MATERIAL PROVIDED below:

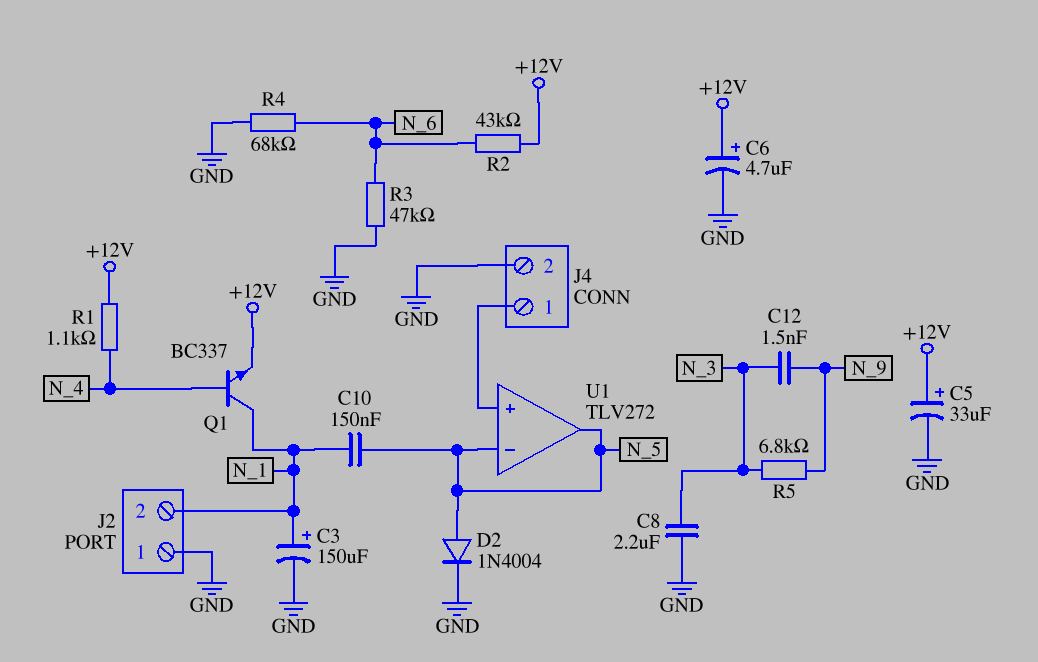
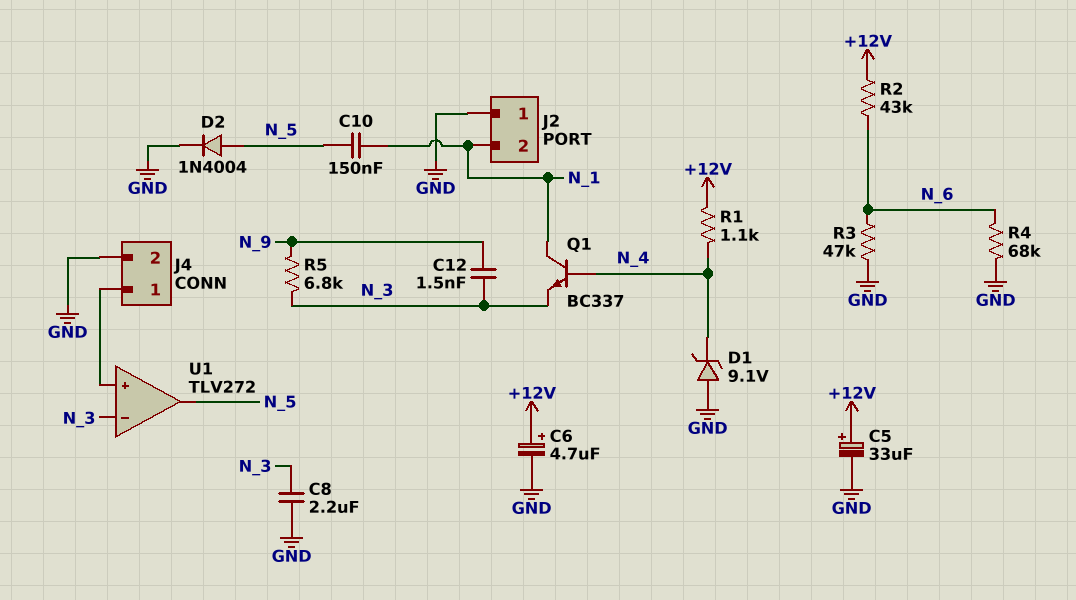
C3: 150uF (plus N_1, minus GND) -> none
D1: none -> zener 9.1V (A GND, K N_4)
Q1: NPN BC337 (B N_4, C N_1, E +12V) -> NPN BC337 (B N_4, C N_1, E N_3)
U1 pin in-: N_5 -> N_3

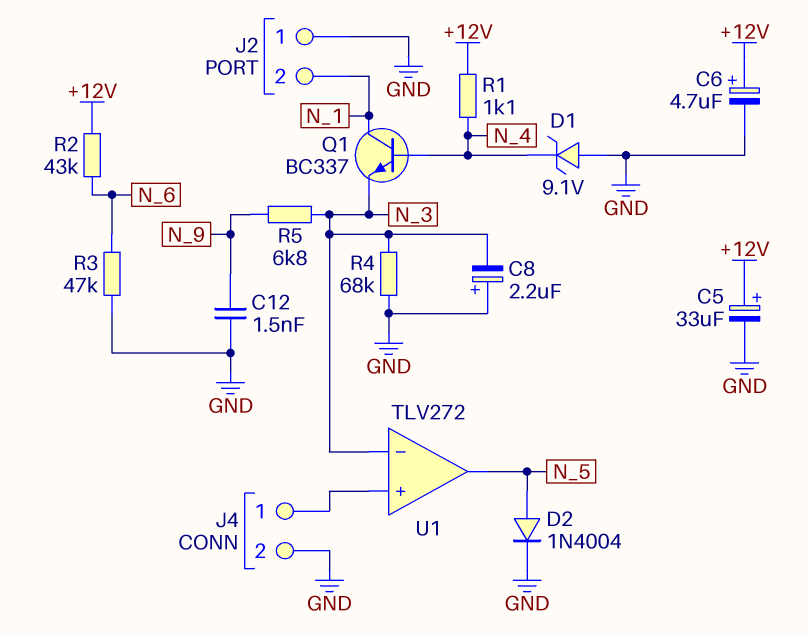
C8: 2.2uF (GND, N_3) -> 2.2uF (plus GND, minus N_3)
C10: 150nF (N_1, N_5) -> none
C12: 1.5nF (N_3, N_9) -> 1.5nF (GND, N_9)
R4: 68k (GND, N_6) -> 68k (GND, N_3)

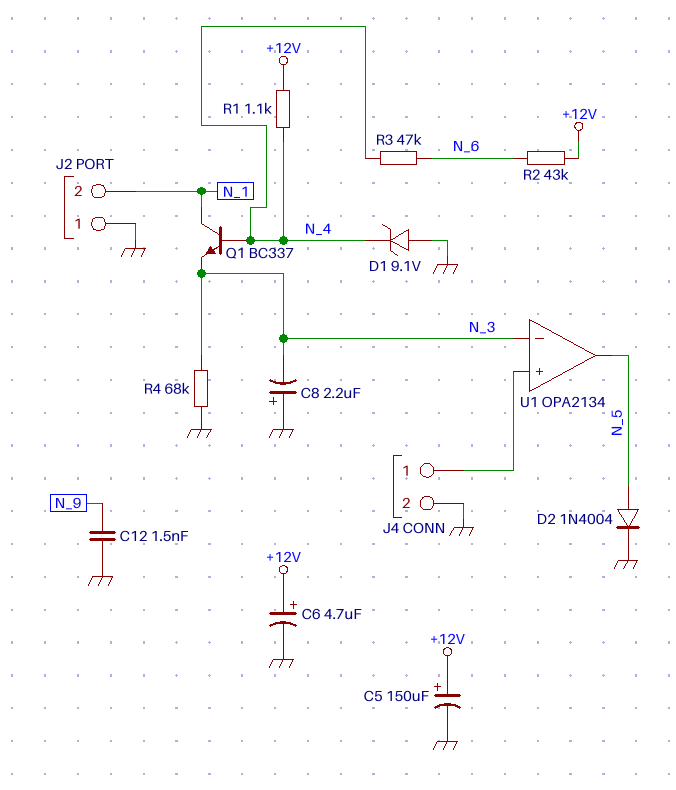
C5: 33uF (plus +12V, minus GND) -> 150uF (plus +12V, minus GND)
R3: 47k (GND, N_6) -> 47k (N_4, N_6)
R5: 6.8k (N_3, N_9) -> none
U1: TLV272 -> OPA2134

End of MATERIAL PROVIDED.

▶ [PROBLEM STATEMENT]:
Set every entry down again exactly as written, and omit the images.

▶ [OUTPUT OF THE EXERCISE]:
C3: 150uF (plus N_1, minus GND) -> none
D1: none -> zener 9.1V (A GND, K N_4)
Q1: NPN BC337 (B N_4, C N_1, E +12V) -> NPN BC337 (B N_4, C N_1, E N_3)
U1 pin in-: N_5 -> N_3

C8: 2.2uF (GND, N_3) -> 2.2uF (plus GND, minus N_3)
C10: 150nF (N_1, N_5) -> none
C12: 1.5nF (N_3, N_9) -> 1.5nF (GND, N_9)
R4: 68k (GND, N_6) -> 68k (GND, N_3)

C5: 33uF (plus +12V, minus GND) -> 150uF (plus +12V, minus GND)
R3: 47k (GND, N_6) -> 47k (N_4, N_6)
R5: 6.8k (N_3, N_9) -> none
U1: TLV272 -> OPA2134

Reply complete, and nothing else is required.